Segment Open

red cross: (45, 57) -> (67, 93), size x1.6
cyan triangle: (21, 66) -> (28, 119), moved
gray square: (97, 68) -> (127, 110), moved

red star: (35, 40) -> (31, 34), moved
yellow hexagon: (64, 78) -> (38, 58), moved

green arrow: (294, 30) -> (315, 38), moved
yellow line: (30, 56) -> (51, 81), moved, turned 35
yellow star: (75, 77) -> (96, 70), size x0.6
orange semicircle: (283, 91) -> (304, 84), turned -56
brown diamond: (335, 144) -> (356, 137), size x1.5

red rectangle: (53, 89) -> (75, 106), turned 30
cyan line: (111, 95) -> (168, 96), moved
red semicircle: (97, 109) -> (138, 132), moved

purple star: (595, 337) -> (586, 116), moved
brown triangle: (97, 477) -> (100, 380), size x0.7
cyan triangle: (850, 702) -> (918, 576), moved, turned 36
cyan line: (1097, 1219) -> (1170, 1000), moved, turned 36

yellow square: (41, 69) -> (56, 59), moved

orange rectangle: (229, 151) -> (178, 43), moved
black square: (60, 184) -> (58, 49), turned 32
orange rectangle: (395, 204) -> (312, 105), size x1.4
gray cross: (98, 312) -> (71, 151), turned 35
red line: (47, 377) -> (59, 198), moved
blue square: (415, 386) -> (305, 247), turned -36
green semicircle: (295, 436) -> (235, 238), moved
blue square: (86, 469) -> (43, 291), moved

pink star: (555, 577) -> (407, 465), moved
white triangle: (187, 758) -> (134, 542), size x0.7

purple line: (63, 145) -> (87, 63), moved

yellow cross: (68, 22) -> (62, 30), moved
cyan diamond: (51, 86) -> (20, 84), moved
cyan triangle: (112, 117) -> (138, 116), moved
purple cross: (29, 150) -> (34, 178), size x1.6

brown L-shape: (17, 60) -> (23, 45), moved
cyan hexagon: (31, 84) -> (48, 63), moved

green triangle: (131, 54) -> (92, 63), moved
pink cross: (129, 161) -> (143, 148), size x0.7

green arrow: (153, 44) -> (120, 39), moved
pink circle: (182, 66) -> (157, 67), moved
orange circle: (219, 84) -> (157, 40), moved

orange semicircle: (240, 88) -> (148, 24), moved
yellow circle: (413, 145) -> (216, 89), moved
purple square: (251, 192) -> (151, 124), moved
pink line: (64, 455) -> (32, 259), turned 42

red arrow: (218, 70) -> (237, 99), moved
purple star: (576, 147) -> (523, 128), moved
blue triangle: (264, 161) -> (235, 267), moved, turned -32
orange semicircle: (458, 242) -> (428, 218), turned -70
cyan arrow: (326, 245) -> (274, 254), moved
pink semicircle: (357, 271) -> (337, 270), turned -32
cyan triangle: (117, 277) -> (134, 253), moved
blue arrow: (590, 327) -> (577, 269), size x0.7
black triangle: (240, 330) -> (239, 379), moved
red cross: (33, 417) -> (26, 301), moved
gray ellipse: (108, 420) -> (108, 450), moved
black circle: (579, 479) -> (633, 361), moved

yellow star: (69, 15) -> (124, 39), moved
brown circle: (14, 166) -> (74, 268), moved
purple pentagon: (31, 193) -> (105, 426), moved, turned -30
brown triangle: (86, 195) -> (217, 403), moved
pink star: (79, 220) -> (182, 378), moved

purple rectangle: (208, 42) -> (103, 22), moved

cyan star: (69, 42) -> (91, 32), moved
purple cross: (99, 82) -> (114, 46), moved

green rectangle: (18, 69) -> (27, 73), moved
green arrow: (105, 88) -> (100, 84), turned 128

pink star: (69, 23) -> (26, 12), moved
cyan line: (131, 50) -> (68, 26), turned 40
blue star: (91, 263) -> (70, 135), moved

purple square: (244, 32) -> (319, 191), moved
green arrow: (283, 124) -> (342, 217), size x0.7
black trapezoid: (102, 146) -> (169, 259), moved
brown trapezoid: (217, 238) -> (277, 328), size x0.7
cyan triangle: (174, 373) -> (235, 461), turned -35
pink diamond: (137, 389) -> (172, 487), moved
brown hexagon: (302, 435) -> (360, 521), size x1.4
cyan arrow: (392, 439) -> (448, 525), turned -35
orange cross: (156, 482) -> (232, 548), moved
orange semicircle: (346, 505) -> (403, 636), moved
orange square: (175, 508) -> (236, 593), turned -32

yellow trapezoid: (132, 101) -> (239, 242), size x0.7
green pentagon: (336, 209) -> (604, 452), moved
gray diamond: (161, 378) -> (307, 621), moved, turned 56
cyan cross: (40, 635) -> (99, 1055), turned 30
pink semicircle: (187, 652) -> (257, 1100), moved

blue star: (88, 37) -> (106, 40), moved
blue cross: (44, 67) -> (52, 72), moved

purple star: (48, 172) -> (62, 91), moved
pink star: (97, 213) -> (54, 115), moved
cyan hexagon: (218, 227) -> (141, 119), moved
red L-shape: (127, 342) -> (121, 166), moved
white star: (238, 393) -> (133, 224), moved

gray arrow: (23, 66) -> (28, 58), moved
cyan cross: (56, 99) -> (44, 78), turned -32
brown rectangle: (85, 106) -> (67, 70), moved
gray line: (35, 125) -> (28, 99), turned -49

Segment Closed

*Problem statement*
Search the lines above for the string "black" and copy each line that has it.

*Expected answer*
black square: (60, 184) -> (58, 49), turned 32
black triangle: (240, 330) -> (239, 379), moved
black circle: (579, 479) -> (633, 361), moved
black trapezoid: (102, 146) -> (169, 259), moved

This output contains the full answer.